**Exercise prompt**
Pick out every row below that contains the string "none" and copy each one. Case counts when matching.

**Available data**
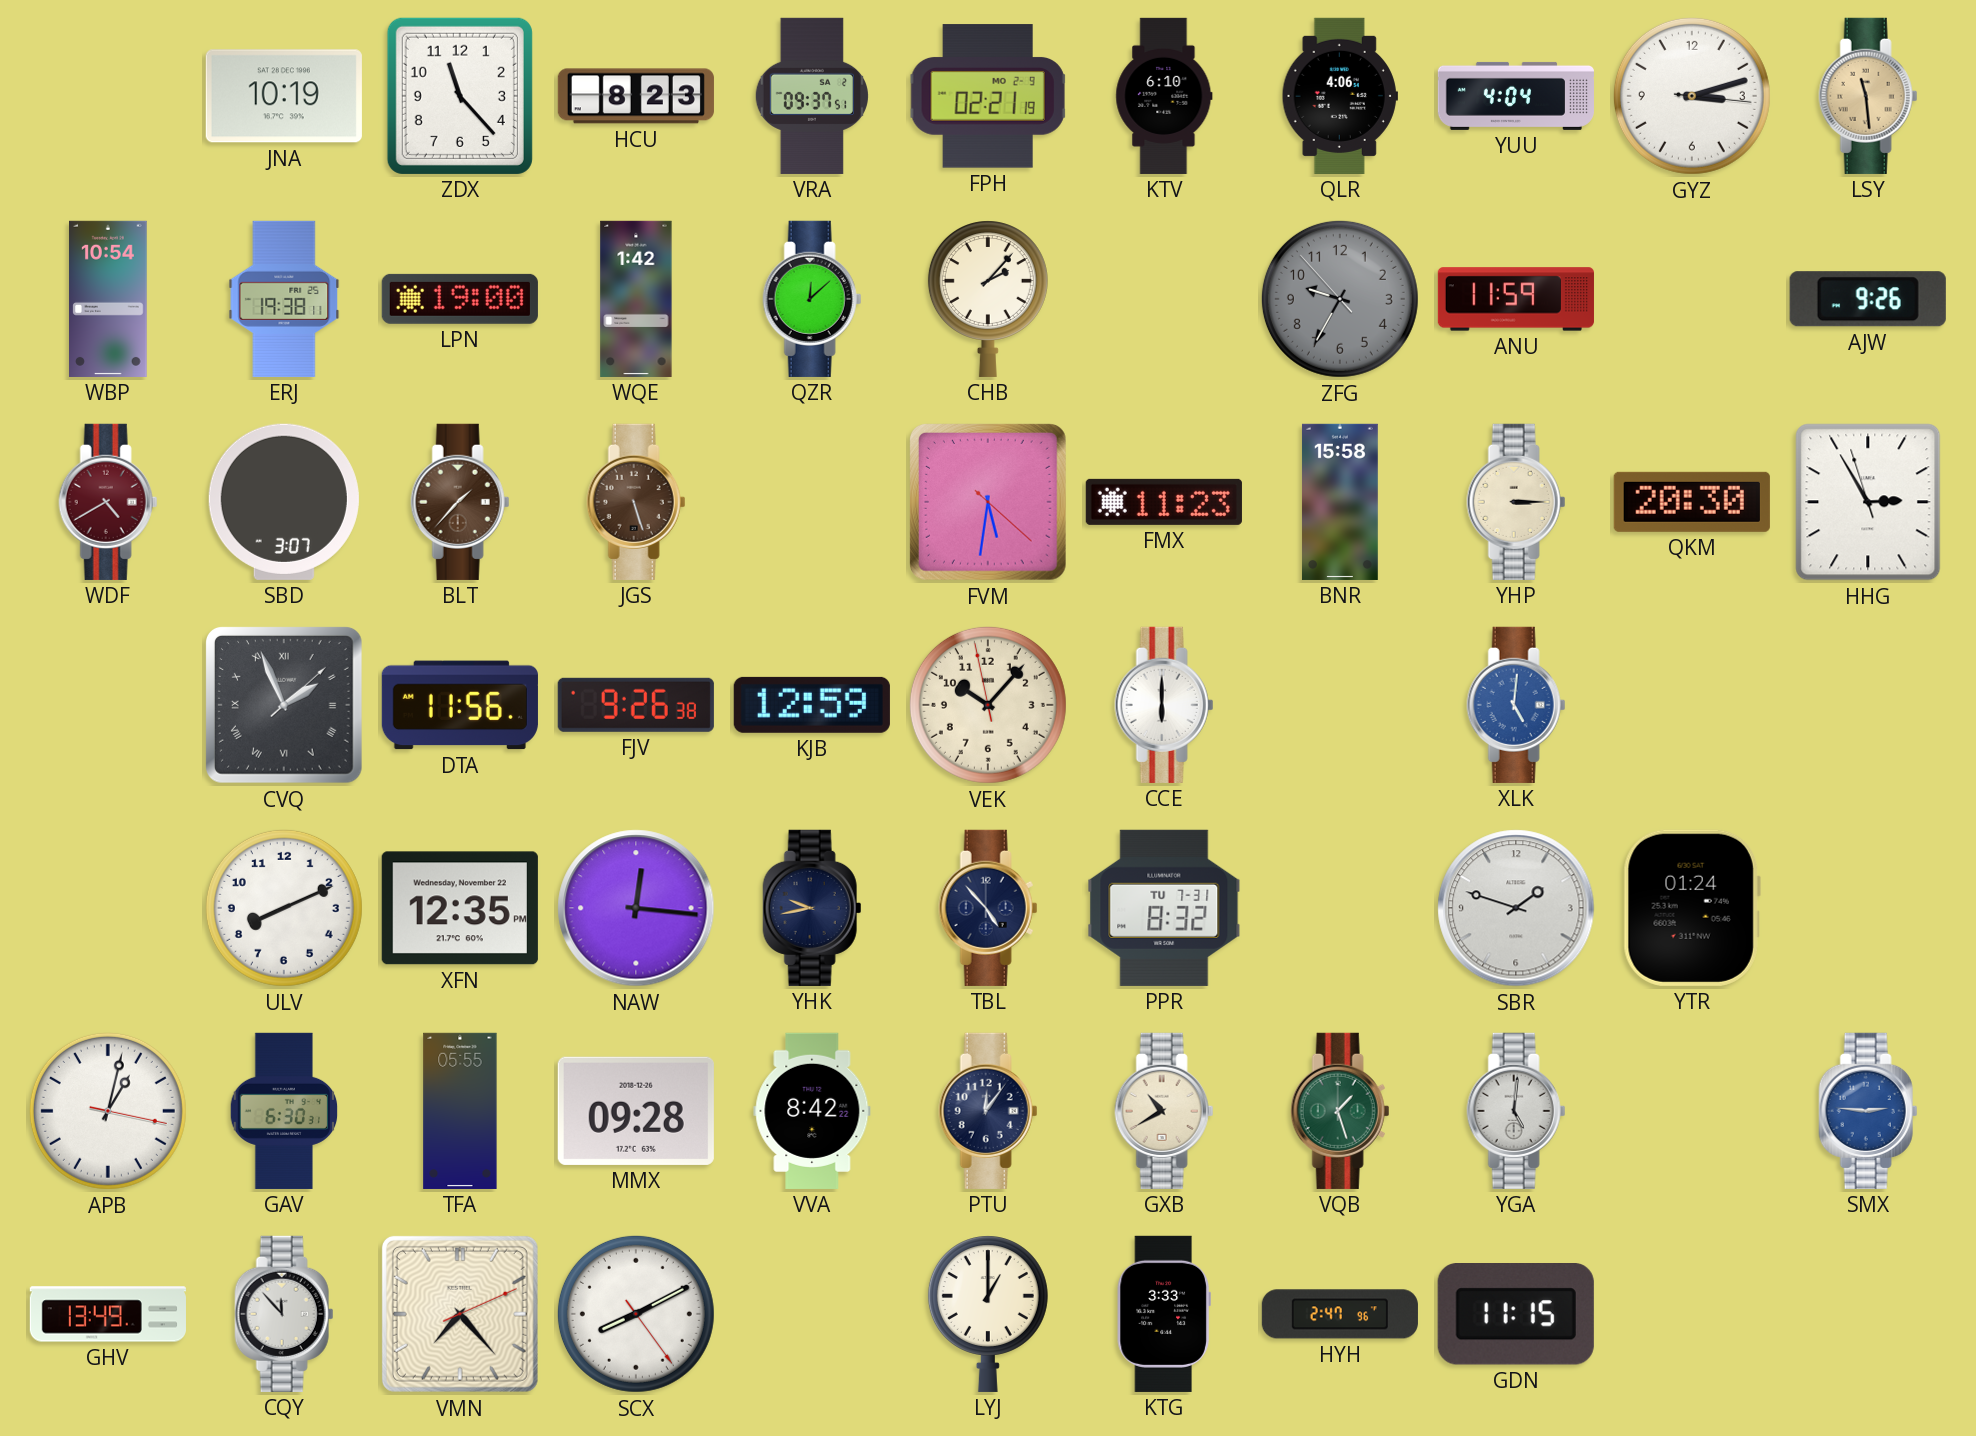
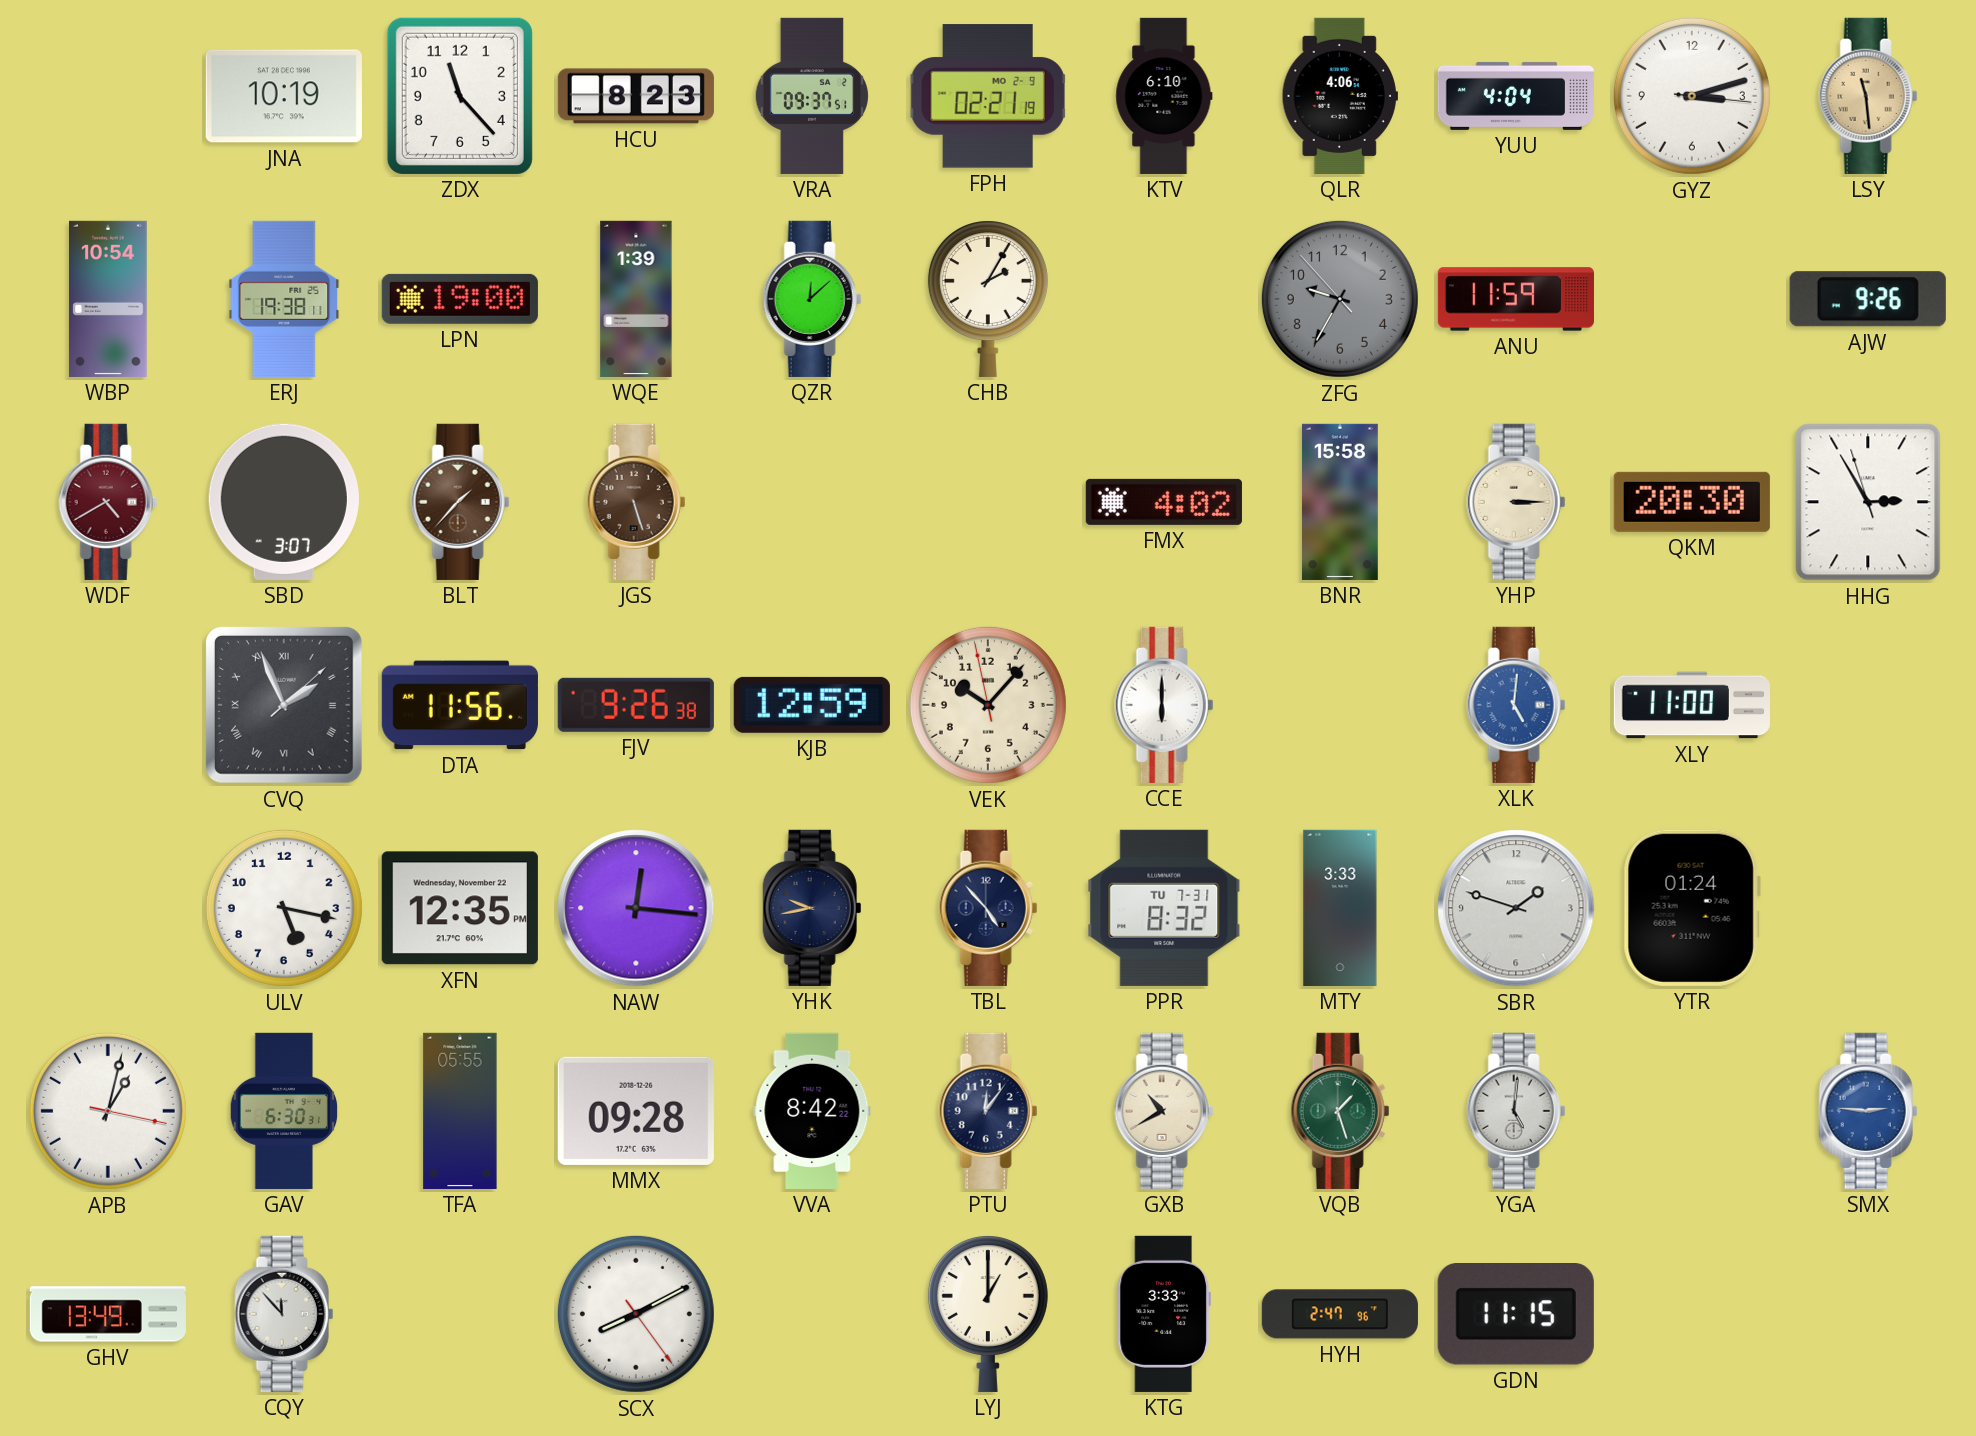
WQE: 1:42 -> 1:39
CHB: 2:07 -> 2:05
FVM: 5:31 -> none
FMX: 11:23 -> 4:02
XLY: none -> 11:00
ULV: 8:11 -> 5:17
MTY: none -> 3:33
VMN: 7:23 -> none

**Written response**
FVM: 5:31 -> none
XLY: none -> 11:00
MTY: none -> 3:33
VMN: 7:23 -> none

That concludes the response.